What to produce. For the material that follows, work out how many lines hold the word "degrees" and answer only with the number.
START Dataset excerpts
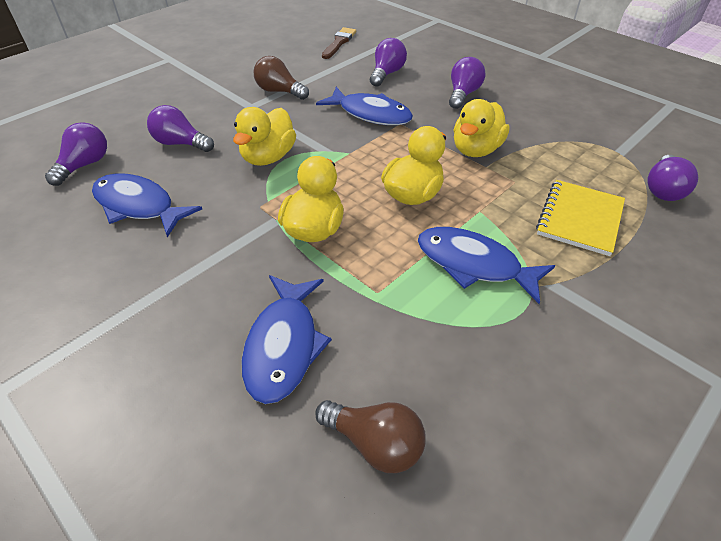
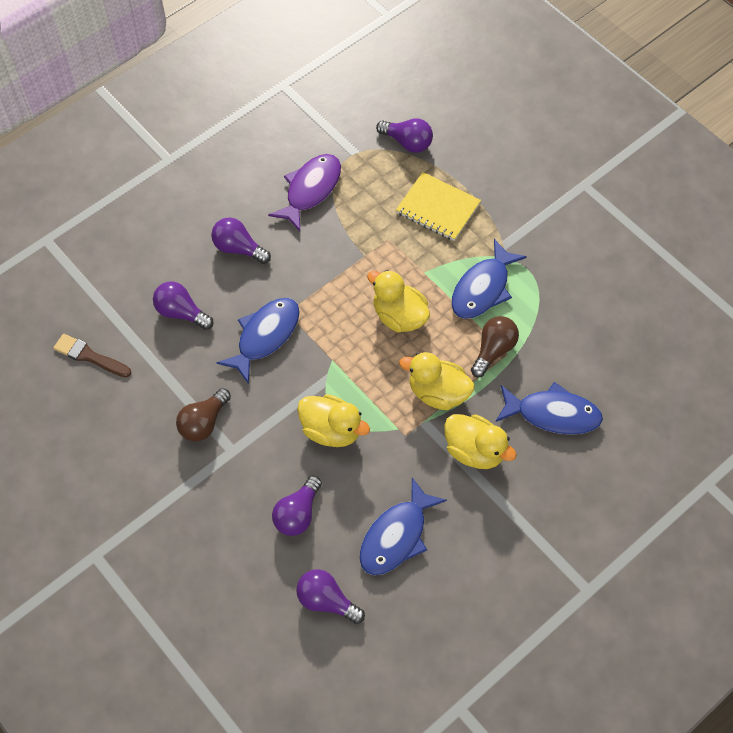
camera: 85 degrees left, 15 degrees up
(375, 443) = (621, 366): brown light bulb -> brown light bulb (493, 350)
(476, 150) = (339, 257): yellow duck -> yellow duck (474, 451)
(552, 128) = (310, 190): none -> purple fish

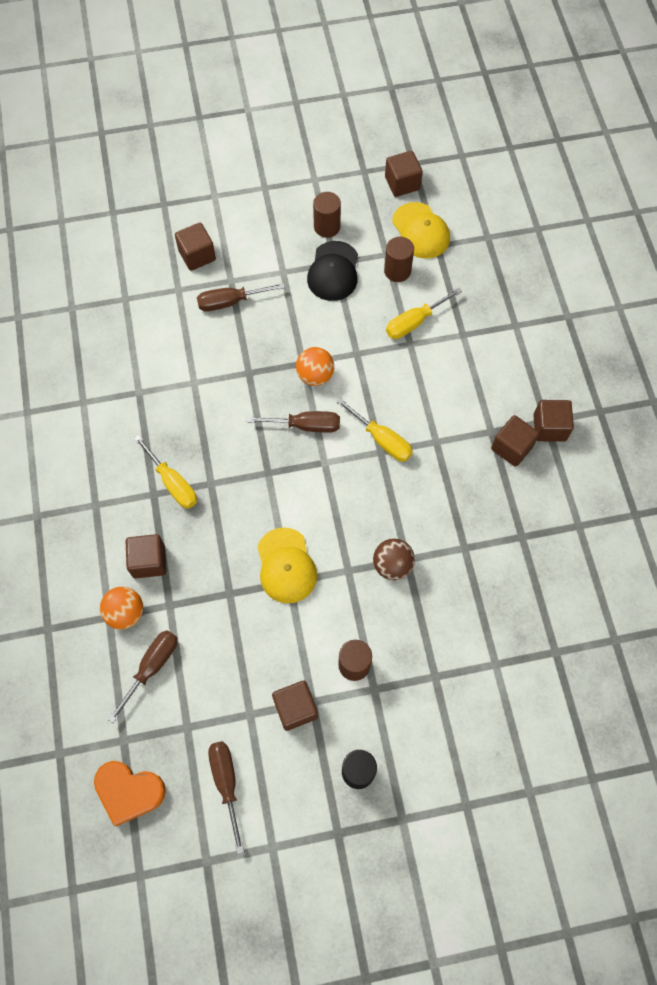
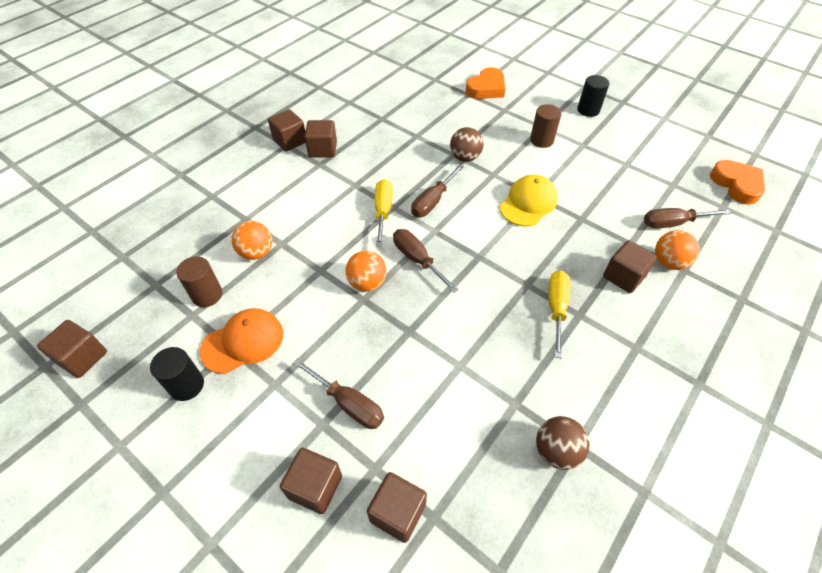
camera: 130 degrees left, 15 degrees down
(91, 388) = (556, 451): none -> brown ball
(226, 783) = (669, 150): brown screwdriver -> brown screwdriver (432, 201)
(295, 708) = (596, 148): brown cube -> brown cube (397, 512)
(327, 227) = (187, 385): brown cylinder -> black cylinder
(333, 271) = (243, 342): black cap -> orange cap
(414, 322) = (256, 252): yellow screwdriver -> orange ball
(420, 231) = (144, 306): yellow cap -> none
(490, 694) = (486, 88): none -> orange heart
END Dataset excerpts
Exercise output. 2